### Drawing change detection data

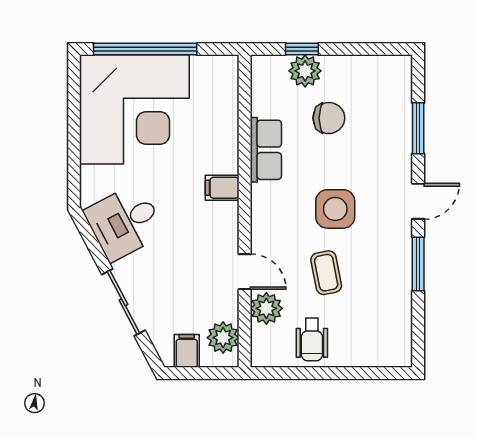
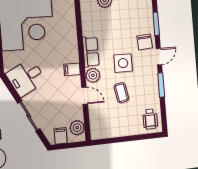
chair: (329, 118) -> (145, 42), moved, turned 86
row of seats: (266, 150) -> (91, 52), moved
filing cabinet: (222, 188) -> (72, 69), moved
plant: (266, 308) -> (93, 75), moved
wheelchair: (312, 339) -> (150, 119), moved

### Task requirements
Output the records verbatim, every one of them, and keep the pictures out.

### Response for this exercise
chair: (329, 118) -> (145, 42), moved, turned 86
row of seats: (266, 150) -> (91, 52), moved
filing cabinet: (222, 188) -> (72, 69), moved
plant: (266, 308) -> (93, 75), moved
wheelchair: (312, 339) -> (150, 119), moved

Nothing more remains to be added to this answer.